Assignment - Nothing may be left out of the listing below but its images; repeat the rest exactly.

Record set -
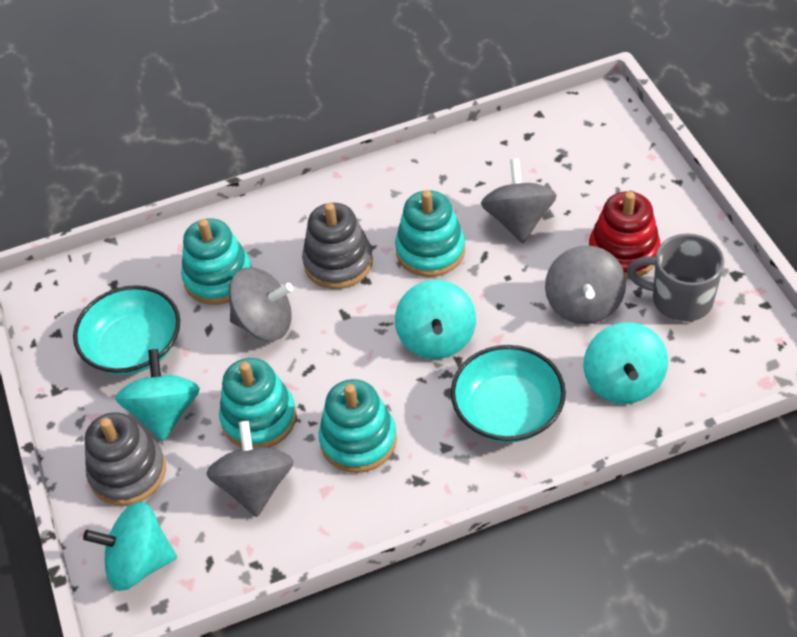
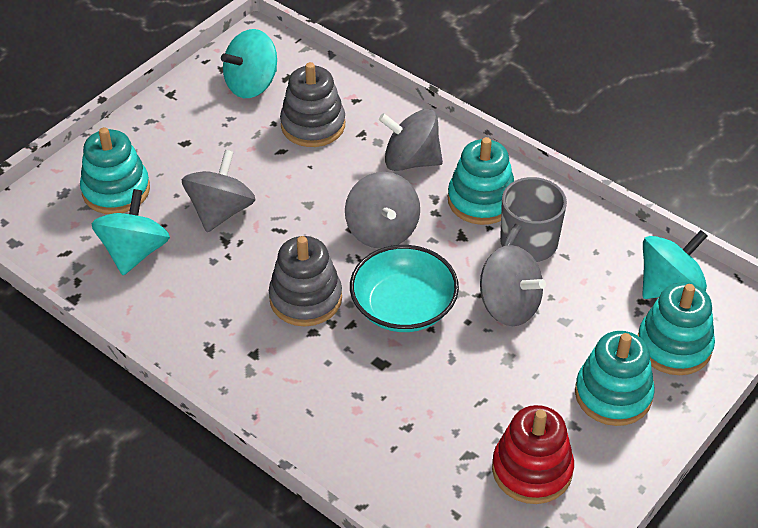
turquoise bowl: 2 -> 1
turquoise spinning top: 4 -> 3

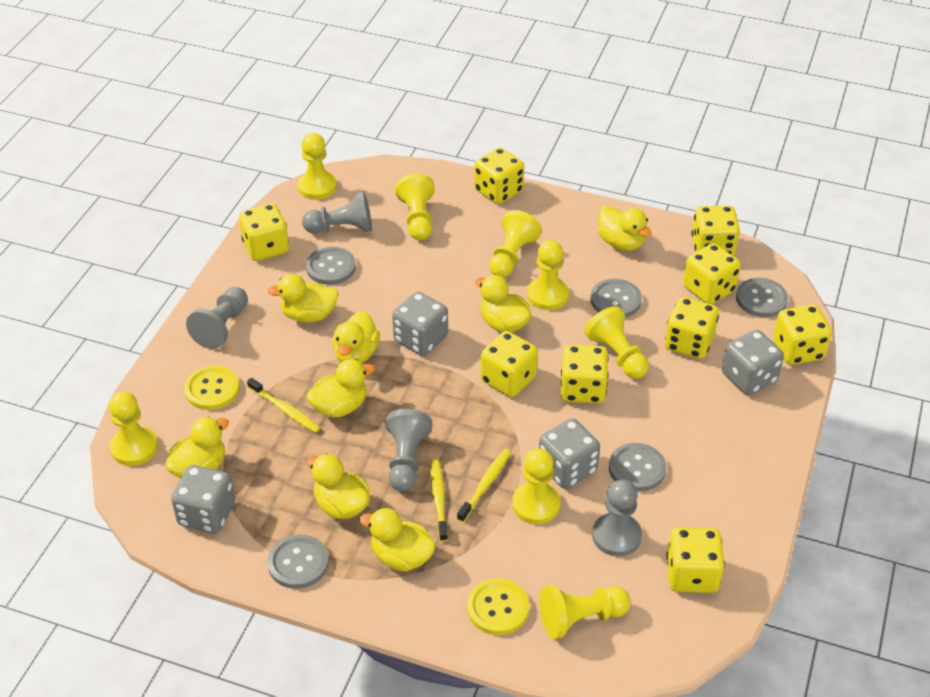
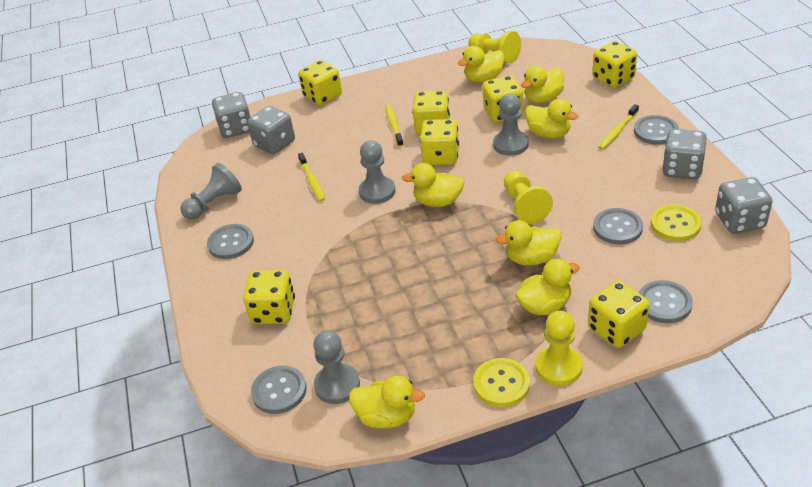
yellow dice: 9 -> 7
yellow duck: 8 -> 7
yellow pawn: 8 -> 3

Result of the task -
turquoise bowl: 2 -> 1
turquoise spinning top: 4 -> 3

yellow dice: 9 -> 7
yellow duck: 8 -> 7
yellow pawn: 8 -> 3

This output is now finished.